Task requirements -
Filter the rows below down to those containing the string "kern" and copy each of them. Treat the match as case-sensitive.

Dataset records
════════
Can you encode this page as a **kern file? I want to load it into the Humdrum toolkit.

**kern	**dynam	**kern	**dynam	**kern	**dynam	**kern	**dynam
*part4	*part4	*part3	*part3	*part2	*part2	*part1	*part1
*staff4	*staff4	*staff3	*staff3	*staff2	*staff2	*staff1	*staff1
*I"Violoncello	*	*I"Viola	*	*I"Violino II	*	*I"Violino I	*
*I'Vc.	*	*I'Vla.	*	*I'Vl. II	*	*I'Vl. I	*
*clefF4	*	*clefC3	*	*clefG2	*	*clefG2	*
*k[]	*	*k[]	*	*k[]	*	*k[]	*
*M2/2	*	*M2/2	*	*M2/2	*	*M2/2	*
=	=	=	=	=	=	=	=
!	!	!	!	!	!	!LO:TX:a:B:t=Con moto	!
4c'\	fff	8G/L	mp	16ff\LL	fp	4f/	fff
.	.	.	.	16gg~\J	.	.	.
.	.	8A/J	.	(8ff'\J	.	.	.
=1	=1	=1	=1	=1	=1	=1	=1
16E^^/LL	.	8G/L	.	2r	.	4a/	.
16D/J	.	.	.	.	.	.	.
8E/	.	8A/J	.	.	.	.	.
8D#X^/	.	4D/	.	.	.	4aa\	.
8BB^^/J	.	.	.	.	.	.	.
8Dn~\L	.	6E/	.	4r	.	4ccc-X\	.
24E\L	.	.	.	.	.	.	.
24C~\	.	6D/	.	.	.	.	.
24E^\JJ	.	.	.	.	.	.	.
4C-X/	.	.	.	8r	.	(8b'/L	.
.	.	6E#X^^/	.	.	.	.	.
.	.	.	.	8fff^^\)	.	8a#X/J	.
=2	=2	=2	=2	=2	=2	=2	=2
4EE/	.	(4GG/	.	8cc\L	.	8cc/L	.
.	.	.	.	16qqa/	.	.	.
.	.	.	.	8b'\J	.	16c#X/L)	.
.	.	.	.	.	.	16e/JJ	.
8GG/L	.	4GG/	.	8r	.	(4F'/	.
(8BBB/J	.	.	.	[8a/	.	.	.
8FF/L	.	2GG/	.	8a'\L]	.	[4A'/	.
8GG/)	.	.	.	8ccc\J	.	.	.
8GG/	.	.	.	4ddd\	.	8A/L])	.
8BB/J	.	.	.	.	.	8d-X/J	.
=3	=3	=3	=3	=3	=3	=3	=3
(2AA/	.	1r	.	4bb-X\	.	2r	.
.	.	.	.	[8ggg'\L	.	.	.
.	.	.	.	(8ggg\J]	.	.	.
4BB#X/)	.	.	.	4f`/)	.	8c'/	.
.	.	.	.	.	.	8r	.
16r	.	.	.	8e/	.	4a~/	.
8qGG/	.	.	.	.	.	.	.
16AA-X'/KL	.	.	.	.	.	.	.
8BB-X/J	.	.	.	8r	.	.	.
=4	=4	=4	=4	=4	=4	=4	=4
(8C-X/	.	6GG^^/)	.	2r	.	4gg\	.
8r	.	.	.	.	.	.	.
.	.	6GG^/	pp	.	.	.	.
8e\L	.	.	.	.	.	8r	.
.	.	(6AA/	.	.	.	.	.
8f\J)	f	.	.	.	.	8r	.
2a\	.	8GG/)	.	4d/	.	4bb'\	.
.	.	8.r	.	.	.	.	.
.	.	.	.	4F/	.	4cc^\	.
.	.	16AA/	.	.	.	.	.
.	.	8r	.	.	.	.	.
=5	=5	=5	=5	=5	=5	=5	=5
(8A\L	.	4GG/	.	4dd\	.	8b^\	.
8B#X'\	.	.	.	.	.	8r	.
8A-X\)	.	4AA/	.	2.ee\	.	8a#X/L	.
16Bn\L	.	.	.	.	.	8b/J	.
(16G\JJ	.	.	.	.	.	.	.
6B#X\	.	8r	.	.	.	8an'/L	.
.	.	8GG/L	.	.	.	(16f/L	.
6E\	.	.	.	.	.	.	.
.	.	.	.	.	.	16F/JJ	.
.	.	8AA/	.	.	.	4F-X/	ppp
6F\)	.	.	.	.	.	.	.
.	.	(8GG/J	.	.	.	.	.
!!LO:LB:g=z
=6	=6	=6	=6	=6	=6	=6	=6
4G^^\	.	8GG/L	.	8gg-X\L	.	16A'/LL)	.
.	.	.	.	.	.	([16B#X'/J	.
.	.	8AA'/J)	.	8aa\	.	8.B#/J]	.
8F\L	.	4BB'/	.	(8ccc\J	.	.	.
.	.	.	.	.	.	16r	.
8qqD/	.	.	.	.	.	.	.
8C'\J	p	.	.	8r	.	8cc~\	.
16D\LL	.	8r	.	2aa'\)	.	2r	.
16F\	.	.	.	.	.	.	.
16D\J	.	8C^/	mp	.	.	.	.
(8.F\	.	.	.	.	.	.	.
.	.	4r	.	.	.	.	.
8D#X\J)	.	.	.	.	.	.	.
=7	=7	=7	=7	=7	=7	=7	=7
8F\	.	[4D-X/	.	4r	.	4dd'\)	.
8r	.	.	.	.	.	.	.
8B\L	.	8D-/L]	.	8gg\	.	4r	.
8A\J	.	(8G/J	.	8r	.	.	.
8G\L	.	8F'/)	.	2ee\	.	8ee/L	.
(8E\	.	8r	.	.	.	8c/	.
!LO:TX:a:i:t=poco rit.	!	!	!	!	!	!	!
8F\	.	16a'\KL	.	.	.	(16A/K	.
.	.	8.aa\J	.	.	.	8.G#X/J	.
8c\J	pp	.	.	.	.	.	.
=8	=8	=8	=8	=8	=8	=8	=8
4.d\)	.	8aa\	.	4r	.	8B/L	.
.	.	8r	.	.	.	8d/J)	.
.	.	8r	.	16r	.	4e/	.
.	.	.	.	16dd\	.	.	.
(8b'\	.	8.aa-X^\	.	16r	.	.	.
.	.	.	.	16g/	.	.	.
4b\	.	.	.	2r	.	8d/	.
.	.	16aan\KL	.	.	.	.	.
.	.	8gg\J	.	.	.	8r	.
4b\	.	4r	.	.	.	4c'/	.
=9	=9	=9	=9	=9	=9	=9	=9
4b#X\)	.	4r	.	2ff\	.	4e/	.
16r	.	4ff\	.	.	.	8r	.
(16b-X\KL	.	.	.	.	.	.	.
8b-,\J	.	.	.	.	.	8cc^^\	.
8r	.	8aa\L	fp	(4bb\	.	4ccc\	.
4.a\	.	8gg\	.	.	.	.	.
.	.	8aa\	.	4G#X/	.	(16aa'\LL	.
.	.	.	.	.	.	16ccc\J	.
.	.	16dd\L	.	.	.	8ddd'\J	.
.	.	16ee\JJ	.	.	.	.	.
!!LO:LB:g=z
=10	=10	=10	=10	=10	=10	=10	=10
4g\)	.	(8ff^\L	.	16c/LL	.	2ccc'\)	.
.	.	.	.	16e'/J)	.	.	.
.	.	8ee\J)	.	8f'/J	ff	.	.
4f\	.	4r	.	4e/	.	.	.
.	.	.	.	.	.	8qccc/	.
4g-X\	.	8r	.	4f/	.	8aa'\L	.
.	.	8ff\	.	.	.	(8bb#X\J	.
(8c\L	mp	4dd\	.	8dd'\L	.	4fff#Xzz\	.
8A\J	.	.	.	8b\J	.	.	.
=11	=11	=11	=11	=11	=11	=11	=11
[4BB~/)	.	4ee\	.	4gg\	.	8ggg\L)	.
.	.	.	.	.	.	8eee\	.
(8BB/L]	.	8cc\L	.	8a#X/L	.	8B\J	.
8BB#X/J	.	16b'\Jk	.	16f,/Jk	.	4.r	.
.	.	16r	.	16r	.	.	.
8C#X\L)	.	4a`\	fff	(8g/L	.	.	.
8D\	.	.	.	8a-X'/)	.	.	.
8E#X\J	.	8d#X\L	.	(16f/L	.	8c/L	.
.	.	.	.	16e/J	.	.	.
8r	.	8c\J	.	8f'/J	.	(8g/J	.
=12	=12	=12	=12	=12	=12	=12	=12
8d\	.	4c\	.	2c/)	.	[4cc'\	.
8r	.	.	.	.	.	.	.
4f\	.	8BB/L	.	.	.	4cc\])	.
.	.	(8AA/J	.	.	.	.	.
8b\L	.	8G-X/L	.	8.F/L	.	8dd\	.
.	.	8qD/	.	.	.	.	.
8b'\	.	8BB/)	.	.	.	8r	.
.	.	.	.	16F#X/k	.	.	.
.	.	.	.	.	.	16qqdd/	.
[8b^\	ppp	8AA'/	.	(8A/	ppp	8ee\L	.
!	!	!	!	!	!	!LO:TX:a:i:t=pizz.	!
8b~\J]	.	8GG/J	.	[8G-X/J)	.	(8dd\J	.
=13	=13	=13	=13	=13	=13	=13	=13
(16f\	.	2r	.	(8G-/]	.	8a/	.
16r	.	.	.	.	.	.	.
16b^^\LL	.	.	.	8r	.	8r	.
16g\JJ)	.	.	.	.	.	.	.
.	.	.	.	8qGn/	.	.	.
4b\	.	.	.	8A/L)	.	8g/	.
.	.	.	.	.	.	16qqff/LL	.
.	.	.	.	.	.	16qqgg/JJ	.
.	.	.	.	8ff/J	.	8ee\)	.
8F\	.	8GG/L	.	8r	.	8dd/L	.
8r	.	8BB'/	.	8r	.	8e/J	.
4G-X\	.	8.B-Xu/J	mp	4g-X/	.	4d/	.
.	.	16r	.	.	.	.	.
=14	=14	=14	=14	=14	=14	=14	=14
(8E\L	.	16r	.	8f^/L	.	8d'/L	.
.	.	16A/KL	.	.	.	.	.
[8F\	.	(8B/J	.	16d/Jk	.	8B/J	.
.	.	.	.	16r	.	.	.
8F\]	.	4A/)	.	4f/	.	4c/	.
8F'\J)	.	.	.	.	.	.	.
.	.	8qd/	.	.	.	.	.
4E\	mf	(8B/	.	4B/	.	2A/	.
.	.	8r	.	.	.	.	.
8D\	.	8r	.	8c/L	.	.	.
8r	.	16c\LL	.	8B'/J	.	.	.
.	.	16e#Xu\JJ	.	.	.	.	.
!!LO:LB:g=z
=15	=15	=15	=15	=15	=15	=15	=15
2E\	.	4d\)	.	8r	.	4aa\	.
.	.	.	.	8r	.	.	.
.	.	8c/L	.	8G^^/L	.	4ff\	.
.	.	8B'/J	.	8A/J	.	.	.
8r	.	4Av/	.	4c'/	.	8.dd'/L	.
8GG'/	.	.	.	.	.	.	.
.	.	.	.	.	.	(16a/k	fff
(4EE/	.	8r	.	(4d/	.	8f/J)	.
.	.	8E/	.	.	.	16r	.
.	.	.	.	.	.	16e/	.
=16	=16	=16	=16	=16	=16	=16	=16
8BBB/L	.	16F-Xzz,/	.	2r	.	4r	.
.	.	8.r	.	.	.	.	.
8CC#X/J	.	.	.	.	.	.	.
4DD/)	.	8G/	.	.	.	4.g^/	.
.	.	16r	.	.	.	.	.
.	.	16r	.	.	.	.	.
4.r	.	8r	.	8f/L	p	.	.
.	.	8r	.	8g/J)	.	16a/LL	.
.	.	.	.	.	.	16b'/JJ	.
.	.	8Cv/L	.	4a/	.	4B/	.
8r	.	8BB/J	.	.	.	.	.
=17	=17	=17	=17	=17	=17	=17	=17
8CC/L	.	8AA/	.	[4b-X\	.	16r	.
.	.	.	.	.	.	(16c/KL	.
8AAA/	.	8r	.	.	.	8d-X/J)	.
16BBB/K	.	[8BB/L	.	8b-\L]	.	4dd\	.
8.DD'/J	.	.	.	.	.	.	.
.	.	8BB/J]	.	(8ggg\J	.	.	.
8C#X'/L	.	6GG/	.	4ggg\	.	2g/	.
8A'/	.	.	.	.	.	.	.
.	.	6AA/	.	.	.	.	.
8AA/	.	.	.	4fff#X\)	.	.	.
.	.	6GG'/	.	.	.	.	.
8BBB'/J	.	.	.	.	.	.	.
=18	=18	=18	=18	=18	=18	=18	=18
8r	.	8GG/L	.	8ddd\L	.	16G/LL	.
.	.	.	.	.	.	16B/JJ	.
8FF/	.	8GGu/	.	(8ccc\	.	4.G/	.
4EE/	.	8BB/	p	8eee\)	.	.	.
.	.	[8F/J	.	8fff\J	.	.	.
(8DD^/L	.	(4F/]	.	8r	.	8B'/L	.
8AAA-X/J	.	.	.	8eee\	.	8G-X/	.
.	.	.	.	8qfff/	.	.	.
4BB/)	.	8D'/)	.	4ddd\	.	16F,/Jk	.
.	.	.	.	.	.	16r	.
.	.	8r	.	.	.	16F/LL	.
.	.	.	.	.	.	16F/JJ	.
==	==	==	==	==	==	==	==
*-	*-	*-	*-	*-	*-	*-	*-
════════
Task answer -
Can you encode this page as a **kern file? I want to load it into the Humdrum toolkit.
**kern	**dynam	**kern	**dynam	**kern	**dynam	**kern	**dynam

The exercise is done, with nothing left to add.